*Brief*
In this exercise, copy exactly the lines from the one that contains "P2 pin 3: IN -> VS" through the end of the entries below; pictures are not copied.

*Given entries*
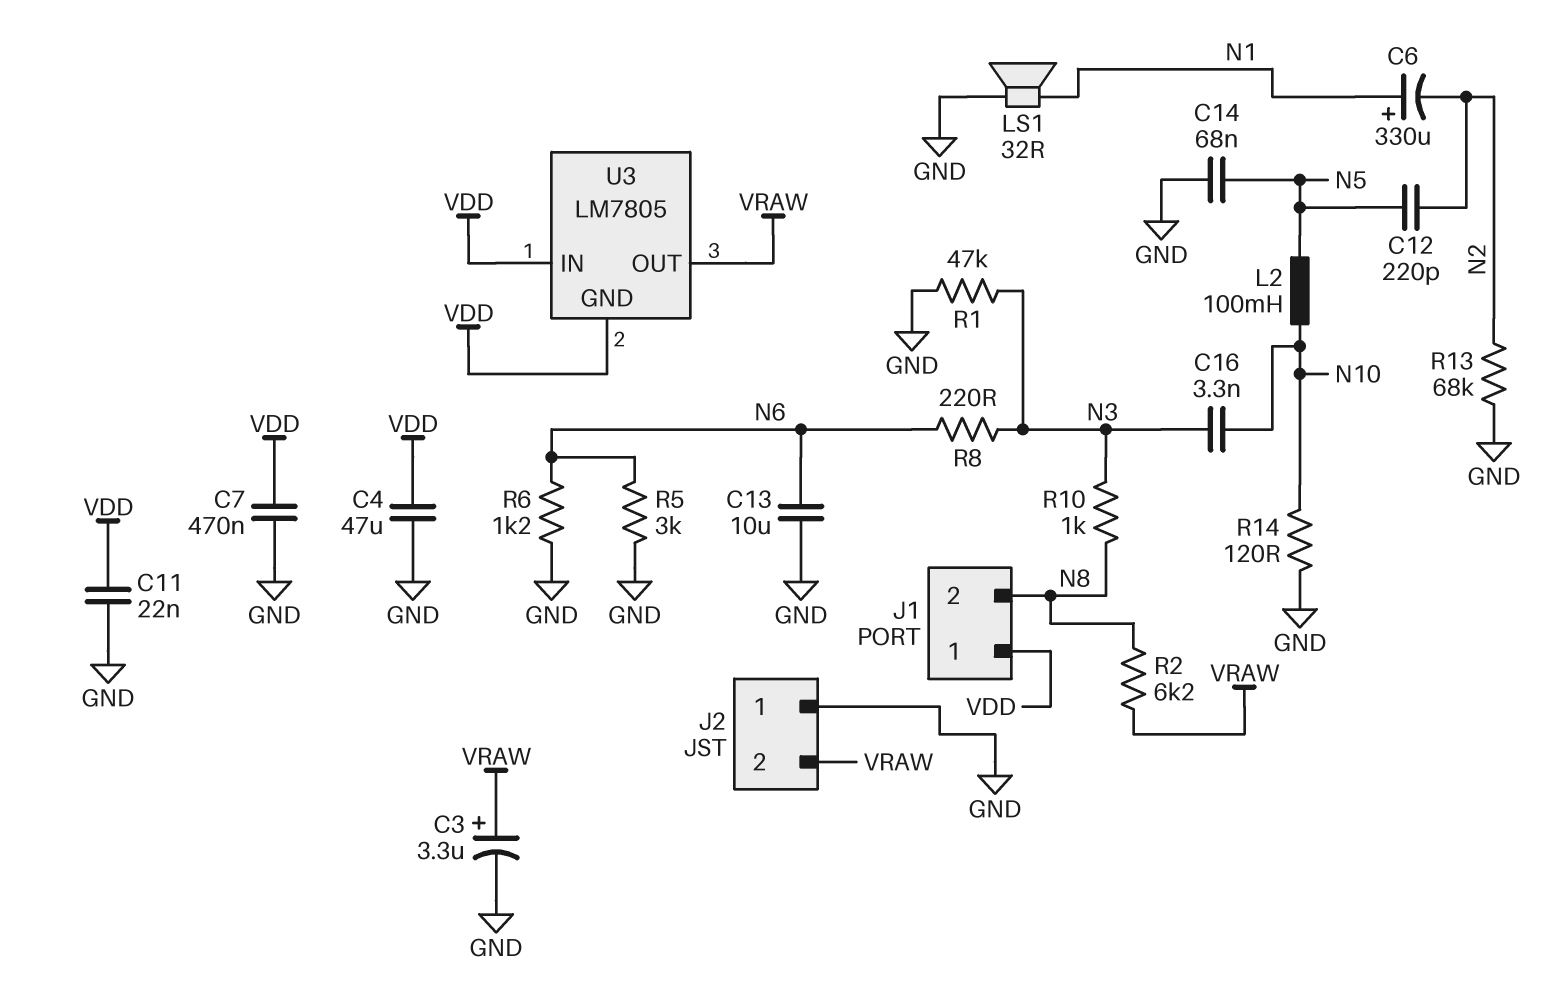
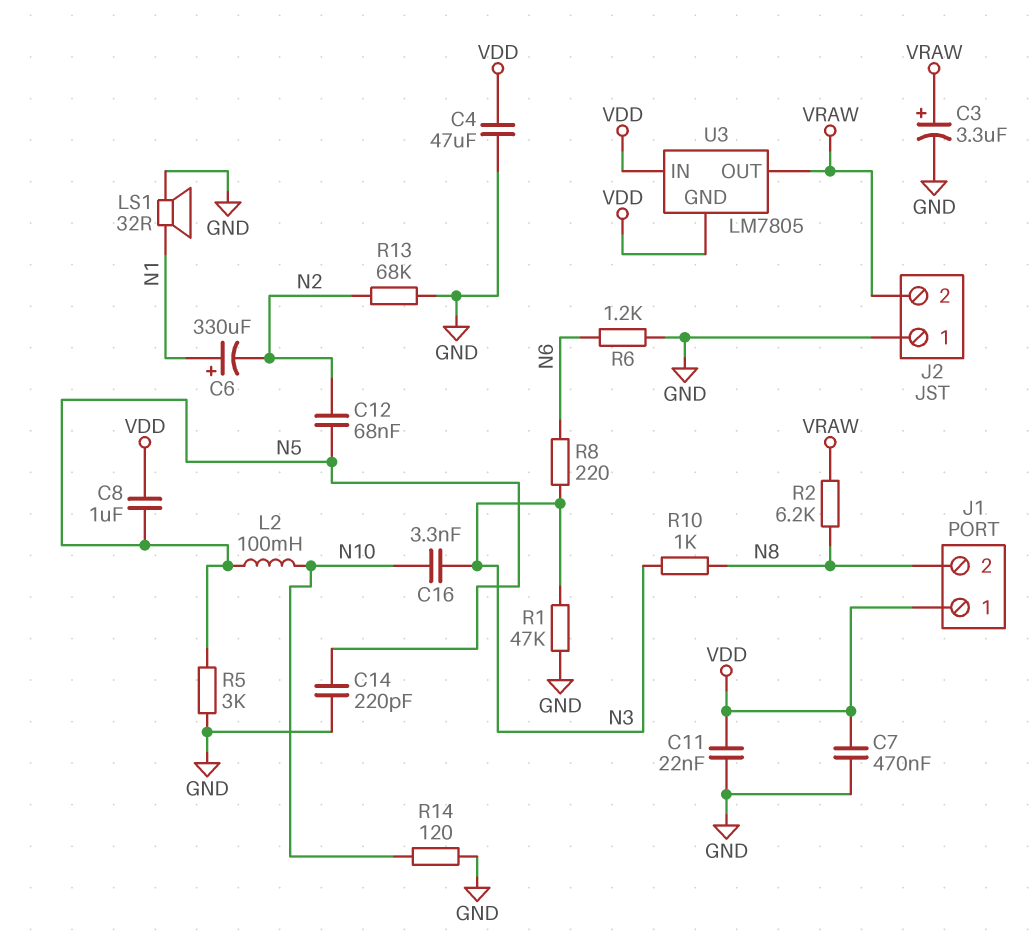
C8: none -> 1uF (N5, VDD)
C12: 220pF (N2, N5) -> 68nF (N2, N5)
C13: 10uF (GND, N6) -> none
C14: 68nF (GND, N5) -> 220pF (GND, N5)
R5: 3k (GND, N6) -> 3k (GND, N5)

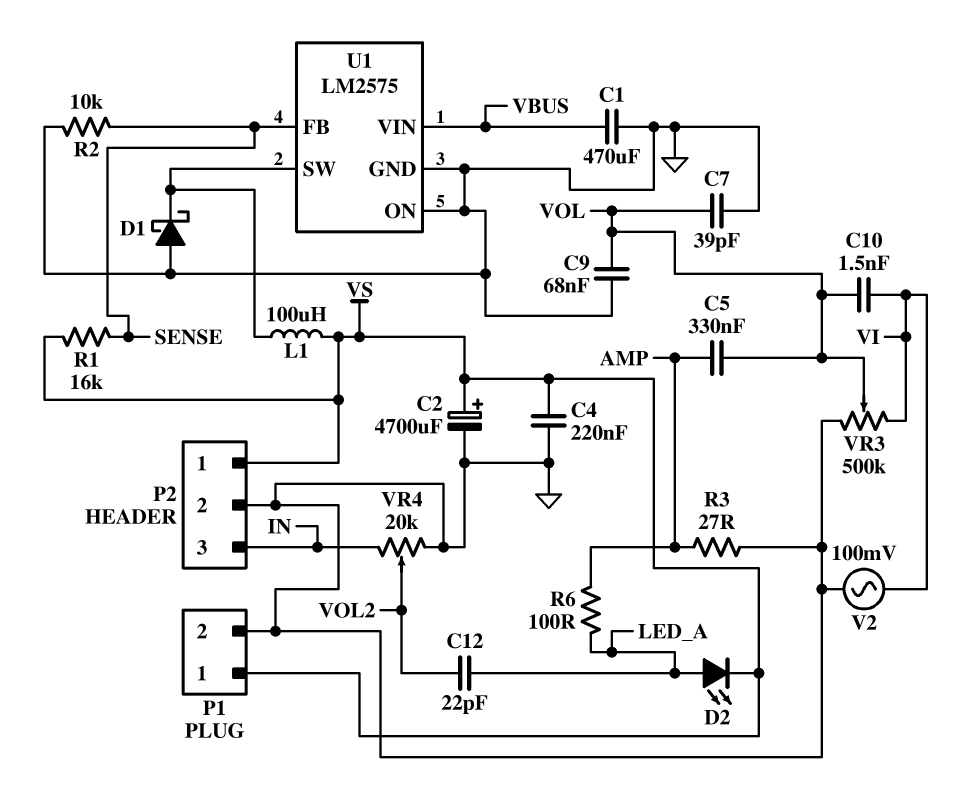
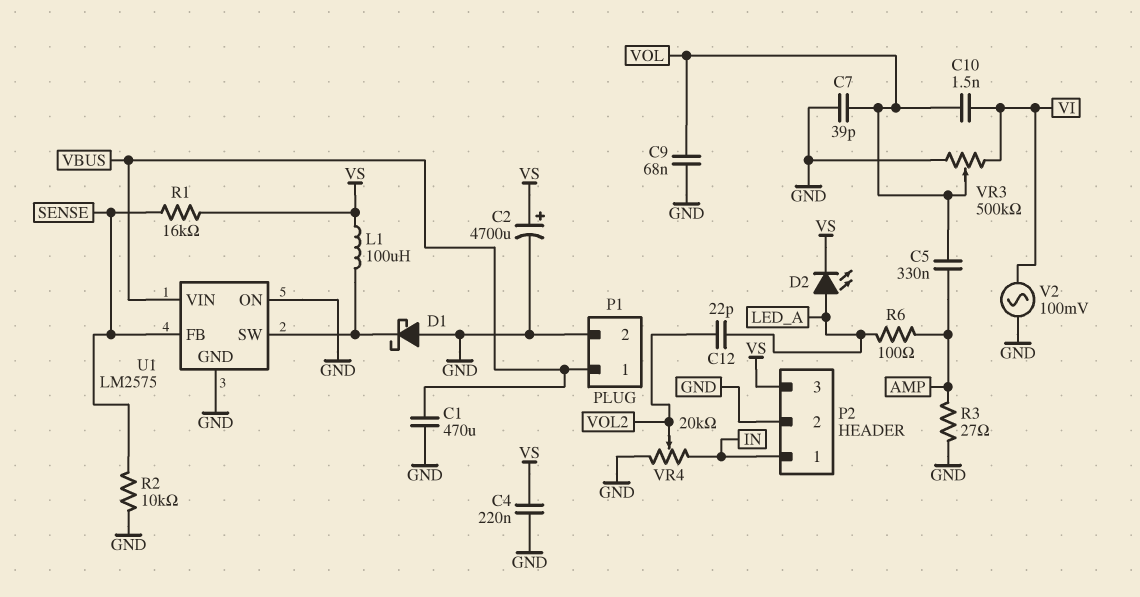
P1 pin 1: VS -> VBUS
P2 pin 1: VS -> IN
P2 pin 3: IN -> VS

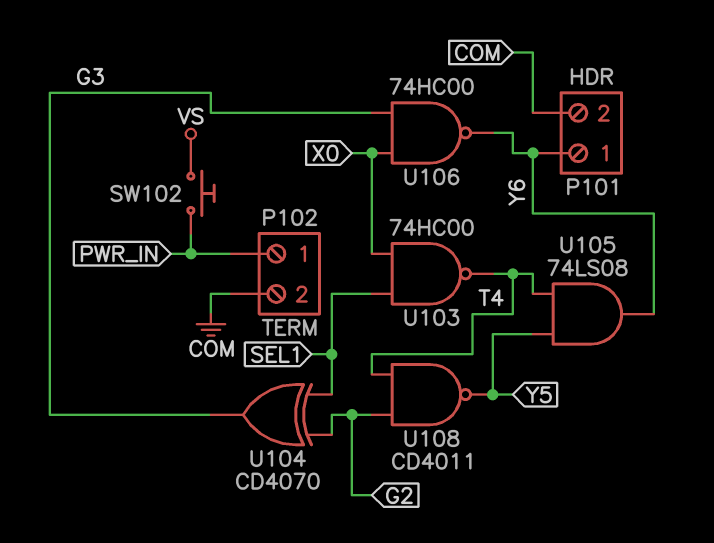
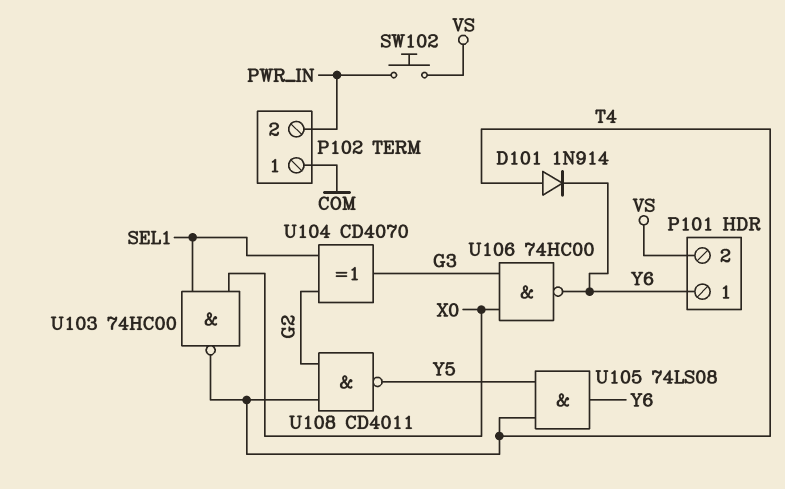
D101: none -> diode 1N914 (A T4, K Y6)
P101 pin 2: COM -> VS
P102 pin 1: PWR_IN -> COM
P102 pin 2: COM -> PWR_IN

*Solution*
P2 pin 3: IN -> VS

D101: none -> diode 1N914 (A T4, K Y6)
P101 pin 2: COM -> VS
P102 pin 1: PWR_IN -> COM
P102 pin 2: COM -> PWR_IN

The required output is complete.